◆ EXERCISE: List all lines of the data that include the string "bowling".

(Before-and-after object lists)
+===+
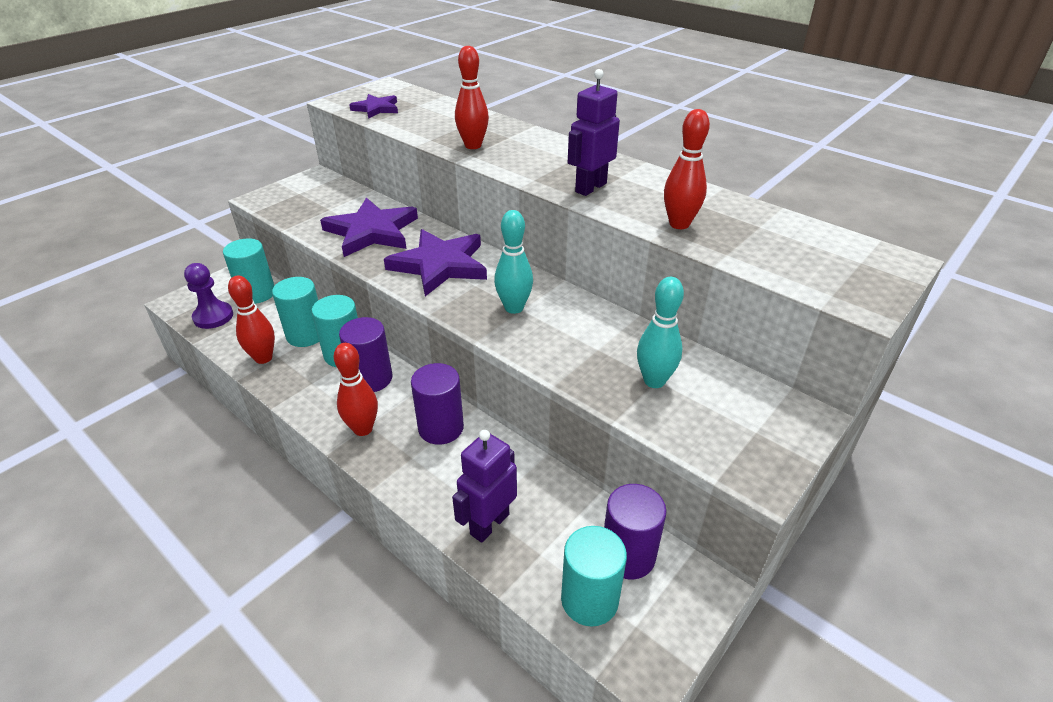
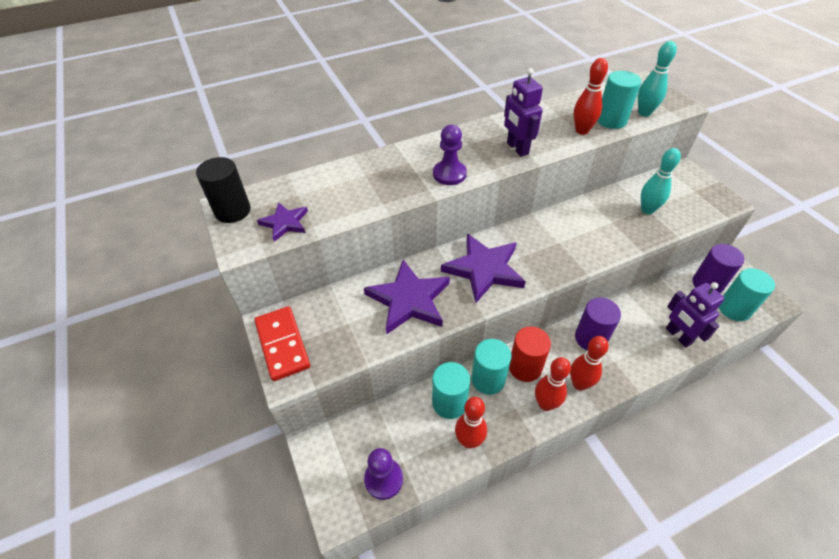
camera: 65 degrees left, 10 degrees up
(257, 294) = (363, 435): turquoise cylinder -> turquoise cylinder (611, 120)
(293, 187) = (282, 344): none -> red domino
(371, 379) = (525, 367): purple cylinder -> red cylinder
(380, 89) = (233, 211): none -> black cylinder
(473, 146) = (413, 183): red bowling pin -> red bowling pin (545, 404)
(504, 159) = (449, 174): none -> purple pawn
(514, 308) = (556, 245): turquoise bowling pin -> turquoise bowling pin (644, 113)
+===+
◆ RESULT FOR THIS EXERCISE:
(473, 146) = (413, 183): red bowling pin -> red bowling pin (545, 404)
(514, 308) = (556, 245): turquoise bowling pin -> turquoise bowling pin (644, 113)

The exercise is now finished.